## Exercise:
Write out, word for word, only the data from its first line to the line containing "purple heart [595,199,686,274]".

## Data for this exercise:

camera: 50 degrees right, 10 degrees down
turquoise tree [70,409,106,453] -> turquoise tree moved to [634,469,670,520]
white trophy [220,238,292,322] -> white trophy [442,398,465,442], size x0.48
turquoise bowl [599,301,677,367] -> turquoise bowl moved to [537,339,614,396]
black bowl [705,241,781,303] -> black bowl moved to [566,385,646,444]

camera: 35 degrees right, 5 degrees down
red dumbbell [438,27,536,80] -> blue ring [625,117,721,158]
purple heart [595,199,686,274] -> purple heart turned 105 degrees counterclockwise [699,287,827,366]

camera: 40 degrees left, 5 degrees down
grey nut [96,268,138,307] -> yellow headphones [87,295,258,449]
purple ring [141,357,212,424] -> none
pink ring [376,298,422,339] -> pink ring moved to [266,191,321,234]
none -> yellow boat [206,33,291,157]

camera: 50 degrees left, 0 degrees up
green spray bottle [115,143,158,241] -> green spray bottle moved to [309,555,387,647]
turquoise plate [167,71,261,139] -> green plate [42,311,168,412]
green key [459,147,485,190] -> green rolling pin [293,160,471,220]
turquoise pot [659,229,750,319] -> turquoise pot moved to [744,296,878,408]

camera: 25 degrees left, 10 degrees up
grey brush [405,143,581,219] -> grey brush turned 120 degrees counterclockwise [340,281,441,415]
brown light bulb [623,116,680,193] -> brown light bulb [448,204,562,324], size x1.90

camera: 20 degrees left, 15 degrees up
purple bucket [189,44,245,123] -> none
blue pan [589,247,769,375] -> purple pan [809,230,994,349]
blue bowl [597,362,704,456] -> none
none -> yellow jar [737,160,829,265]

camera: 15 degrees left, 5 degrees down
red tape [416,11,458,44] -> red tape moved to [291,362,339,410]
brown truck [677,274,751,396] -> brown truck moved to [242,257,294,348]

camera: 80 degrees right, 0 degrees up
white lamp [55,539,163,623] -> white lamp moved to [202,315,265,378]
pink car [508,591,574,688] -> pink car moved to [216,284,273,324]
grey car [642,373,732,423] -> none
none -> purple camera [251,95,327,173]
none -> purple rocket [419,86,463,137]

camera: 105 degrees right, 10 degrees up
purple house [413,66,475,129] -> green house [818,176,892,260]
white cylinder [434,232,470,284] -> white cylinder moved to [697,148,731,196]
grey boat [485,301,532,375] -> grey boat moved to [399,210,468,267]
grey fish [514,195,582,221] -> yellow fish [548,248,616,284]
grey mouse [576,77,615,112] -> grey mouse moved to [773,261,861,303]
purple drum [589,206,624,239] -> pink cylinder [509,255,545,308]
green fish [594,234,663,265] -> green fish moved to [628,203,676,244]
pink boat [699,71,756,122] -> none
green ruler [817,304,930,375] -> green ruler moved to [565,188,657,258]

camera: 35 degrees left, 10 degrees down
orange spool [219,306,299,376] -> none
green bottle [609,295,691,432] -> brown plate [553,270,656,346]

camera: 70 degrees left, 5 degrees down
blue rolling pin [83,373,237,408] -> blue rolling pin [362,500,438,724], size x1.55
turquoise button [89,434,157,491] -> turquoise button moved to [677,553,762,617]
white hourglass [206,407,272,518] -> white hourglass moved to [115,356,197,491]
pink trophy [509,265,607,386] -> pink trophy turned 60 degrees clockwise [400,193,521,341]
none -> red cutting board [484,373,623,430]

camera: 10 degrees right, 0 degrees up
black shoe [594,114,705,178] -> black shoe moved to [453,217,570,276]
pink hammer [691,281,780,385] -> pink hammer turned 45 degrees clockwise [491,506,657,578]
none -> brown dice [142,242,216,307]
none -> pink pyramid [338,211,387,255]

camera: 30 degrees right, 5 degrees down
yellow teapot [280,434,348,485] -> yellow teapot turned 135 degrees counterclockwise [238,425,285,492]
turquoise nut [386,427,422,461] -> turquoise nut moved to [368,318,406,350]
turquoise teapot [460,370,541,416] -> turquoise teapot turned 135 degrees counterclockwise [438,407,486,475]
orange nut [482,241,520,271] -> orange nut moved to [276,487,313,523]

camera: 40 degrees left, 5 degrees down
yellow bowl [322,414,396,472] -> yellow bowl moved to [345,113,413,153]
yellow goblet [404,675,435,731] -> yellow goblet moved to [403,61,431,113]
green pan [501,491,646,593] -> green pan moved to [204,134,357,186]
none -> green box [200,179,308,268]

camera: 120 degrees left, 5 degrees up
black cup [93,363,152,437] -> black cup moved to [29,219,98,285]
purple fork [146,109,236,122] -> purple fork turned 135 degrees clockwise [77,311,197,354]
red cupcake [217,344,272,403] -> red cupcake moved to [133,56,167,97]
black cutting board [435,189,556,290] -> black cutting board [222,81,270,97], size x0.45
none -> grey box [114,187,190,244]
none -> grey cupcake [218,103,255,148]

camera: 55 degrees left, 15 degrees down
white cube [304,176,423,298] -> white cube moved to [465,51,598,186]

## Output of the task:
camera: 50 degrees right, 10 degrees down
turquoise tree [70,409,106,453] -> turquoise tree moved to [634,469,670,520]
white trophy [220,238,292,322] -> white trophy [442,398,465,442], size x0.48
turquoise bowl [599,301,677,367] -> turquoise bowl moved to [537,339,614,396]
black bowl [705,241,781,303] -> black bowl moved to [566,385,646,444]

camera: 35 degrees right, 5 degrees down
red dumbbell [438,27,536,80] -> blue ring [625,117,721,158]
purple heart [595,199,686,274] -> purple heart turned 105 degrees counterclockwise [699,287,827,366]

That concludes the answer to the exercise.